Exercise instructions: A faithful copy of the listing below is needed, with its pictures left out.

Data to examine:
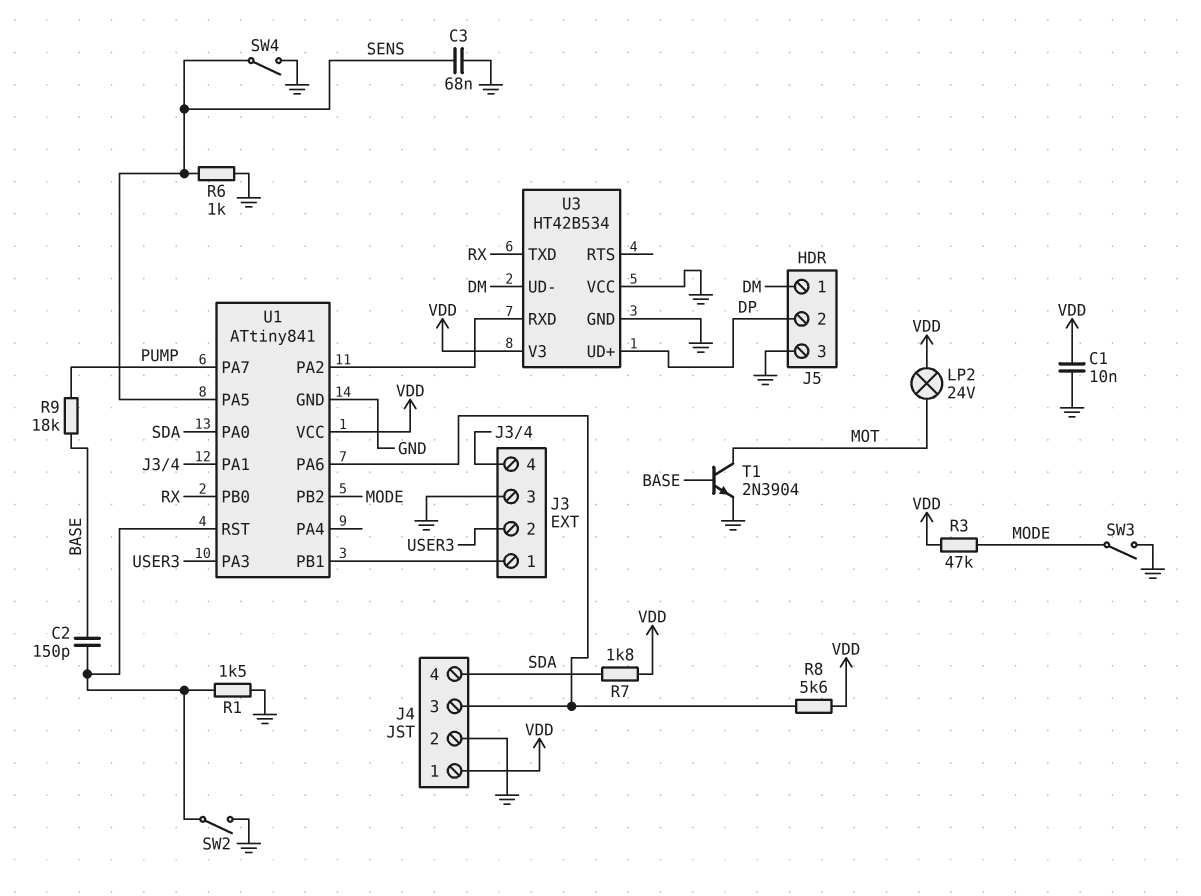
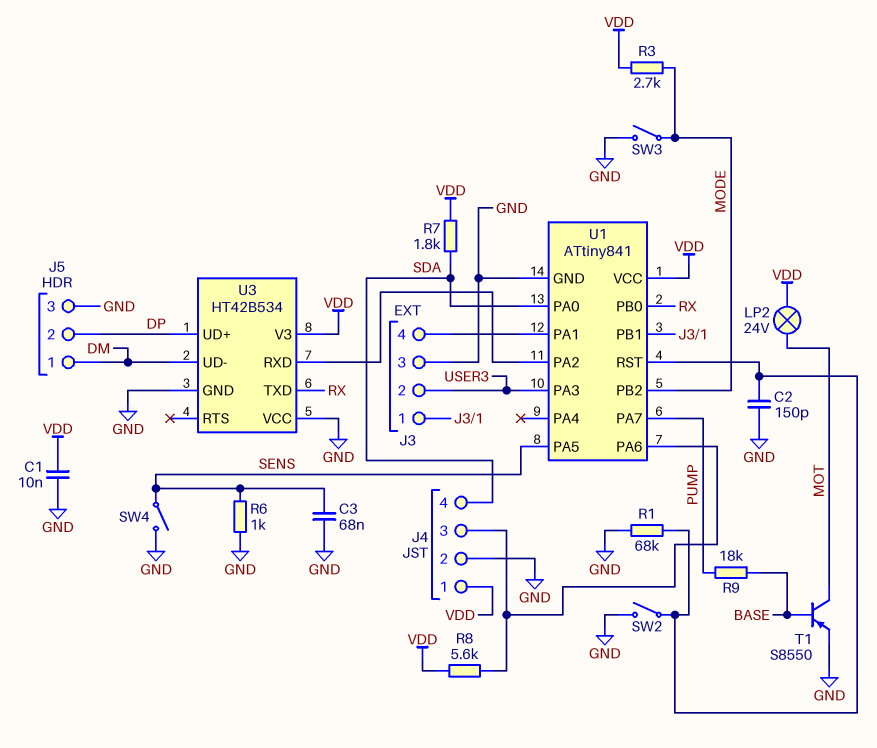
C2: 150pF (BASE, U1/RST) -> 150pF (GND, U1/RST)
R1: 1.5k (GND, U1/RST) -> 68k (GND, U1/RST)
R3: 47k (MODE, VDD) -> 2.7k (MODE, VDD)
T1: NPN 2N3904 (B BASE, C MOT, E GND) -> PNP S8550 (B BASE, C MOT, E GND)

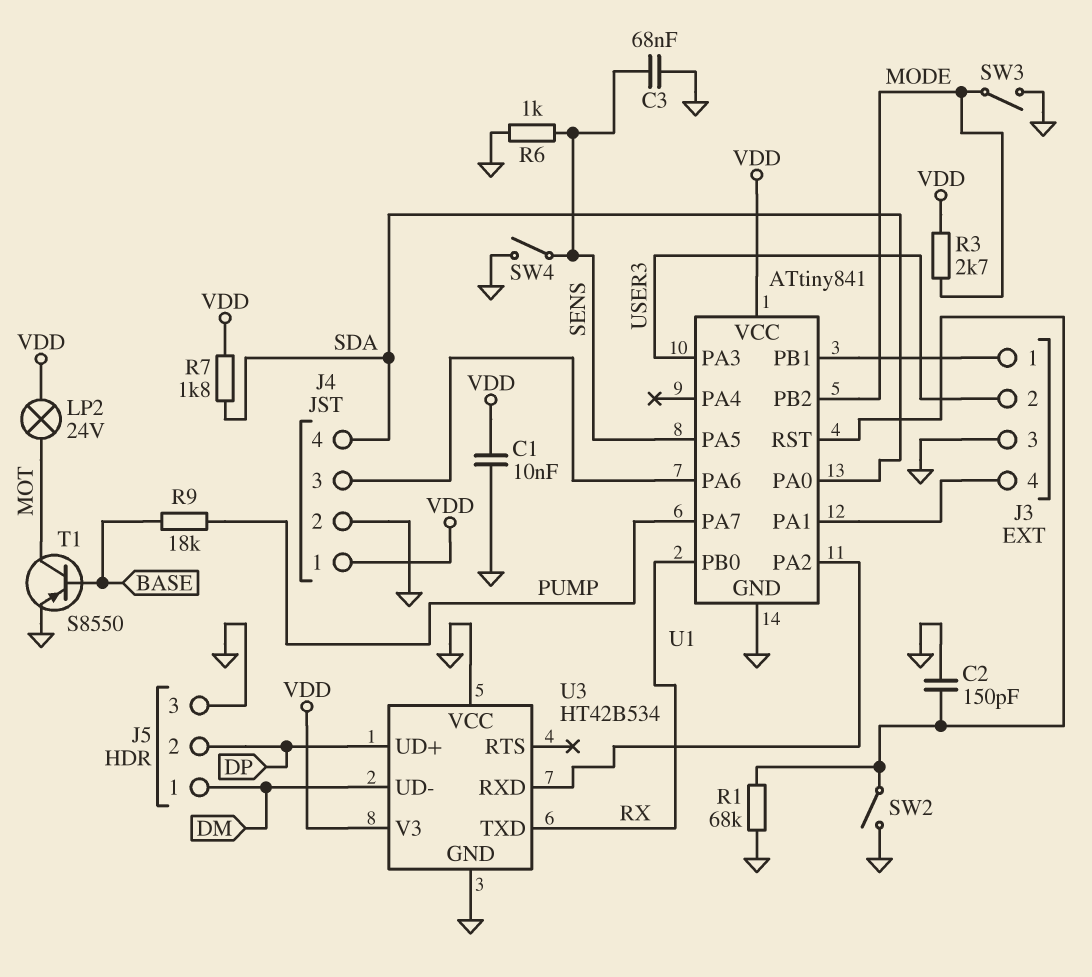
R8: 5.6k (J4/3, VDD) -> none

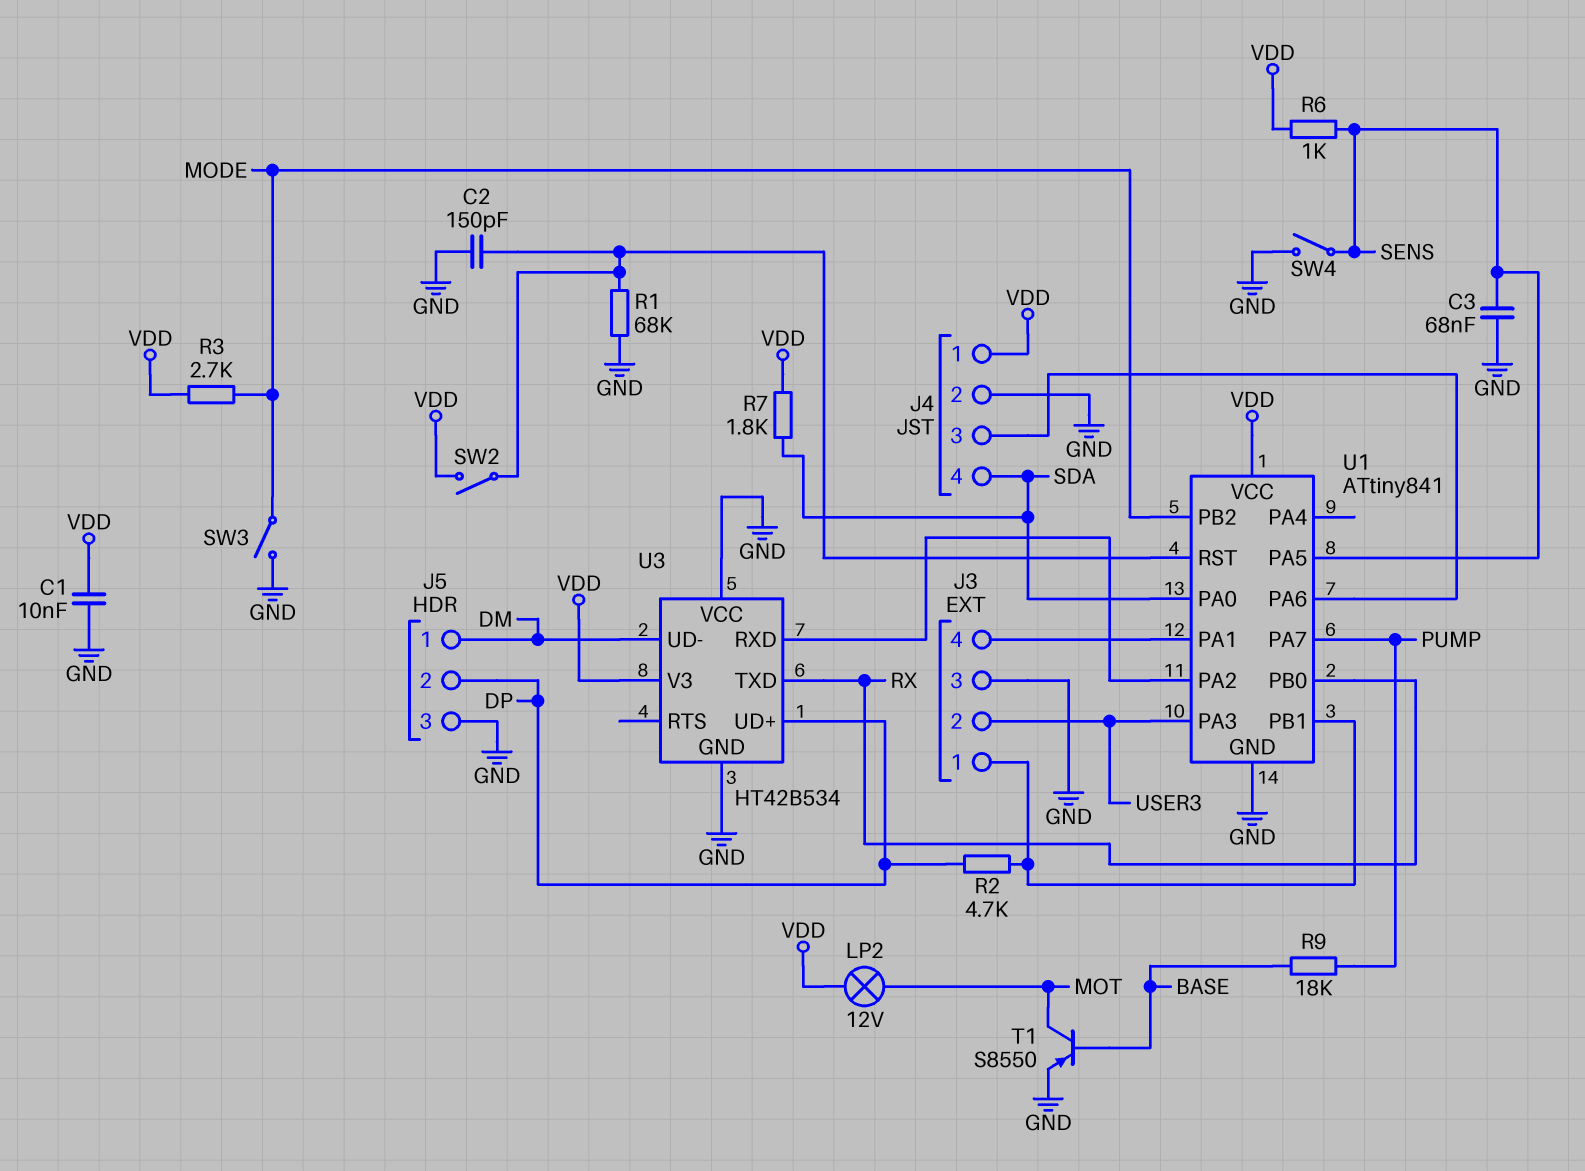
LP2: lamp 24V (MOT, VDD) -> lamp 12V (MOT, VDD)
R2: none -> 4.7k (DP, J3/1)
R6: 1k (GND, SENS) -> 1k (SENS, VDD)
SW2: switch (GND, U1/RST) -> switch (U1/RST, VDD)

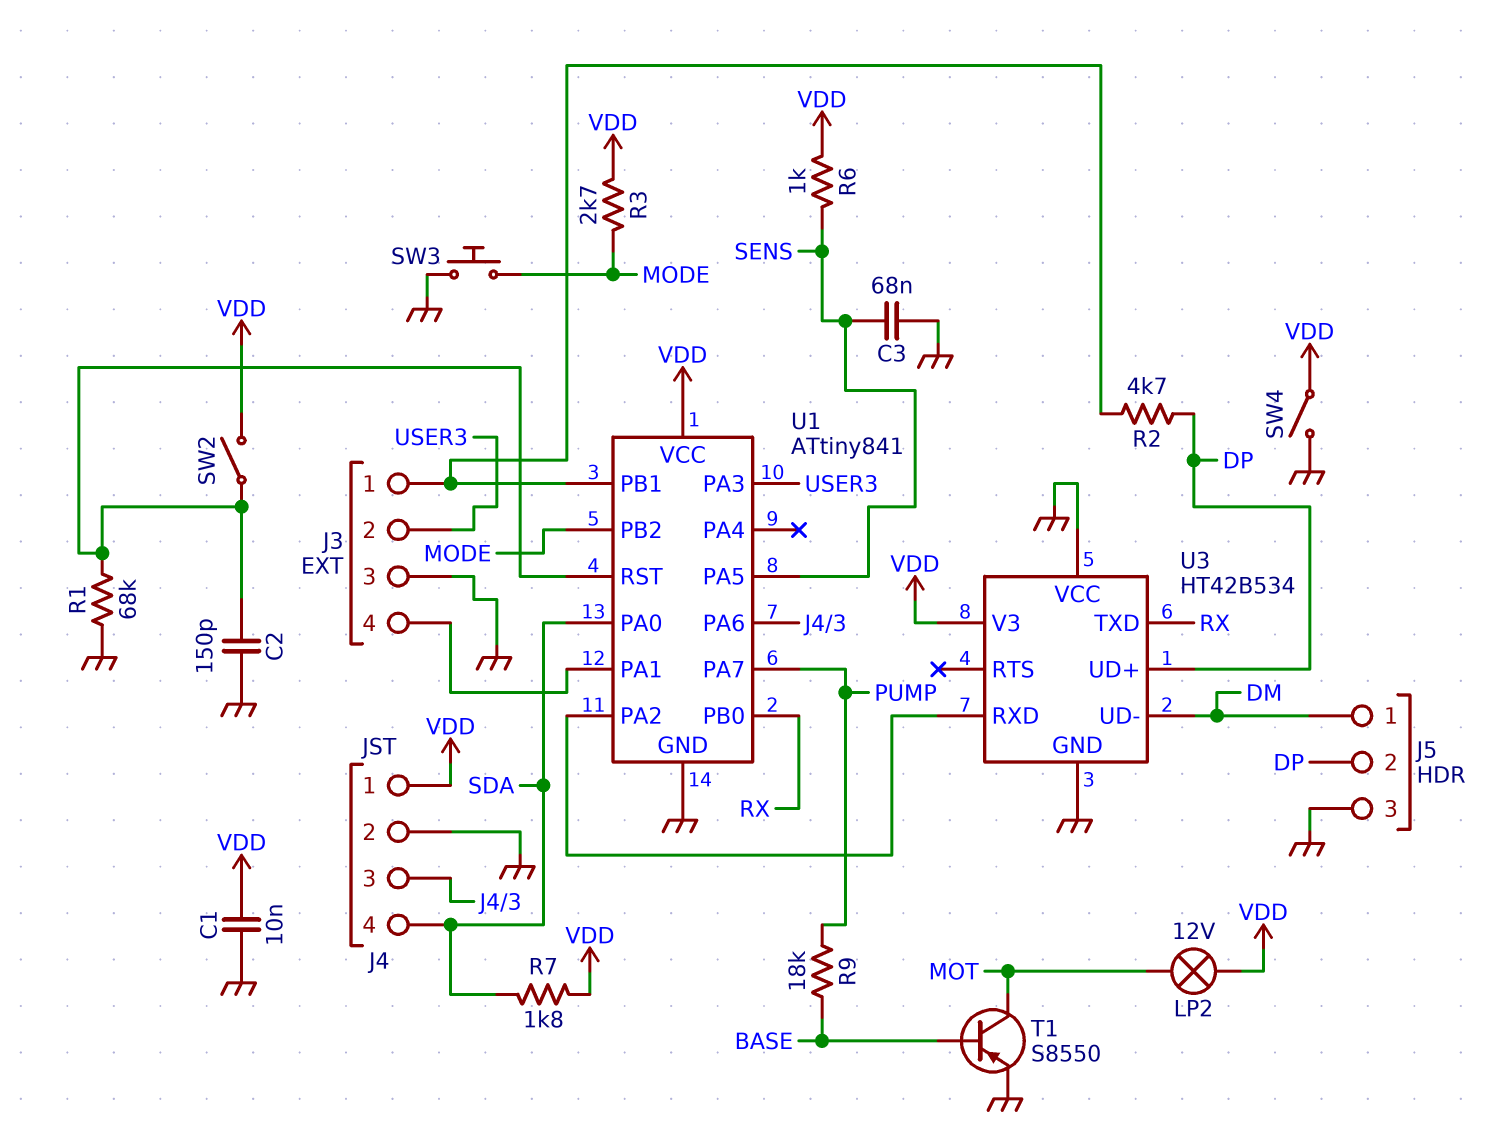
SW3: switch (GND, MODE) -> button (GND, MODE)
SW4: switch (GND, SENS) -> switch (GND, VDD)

Response box:
C2: 150pF (BASE, U1/RST) -> 150pF (GND, U1/RST)
R1: 1.5k (GND, U1/RST) -> 68k (GND, U1/RST)
R3: 47k (MODE, VDD) -> 2.7k (MODE, VDD)
T1: NPN 2N3904 (B BASE, C MOT, E GND) -> PNP S8550 (B BASE, C MOT, E GND)

R8: 5.6k (J4/3, VDD) -> none

LP2: lamp 24V (MOT, VDD) -> lamp 12V (MOT, VDD)
R2: none -> 4.7k (DP, J3/1)
R6: 1k (GND, SENS) -> 1k (SENS, VDD)
SW2: switch (GND, U1/RST) -> switch (U1/RST, VDD)

SW3: switch (GND, MODE) -> button (GND, MODE)
SW4: switch (GND, SENS) -> switch (GND, VDD)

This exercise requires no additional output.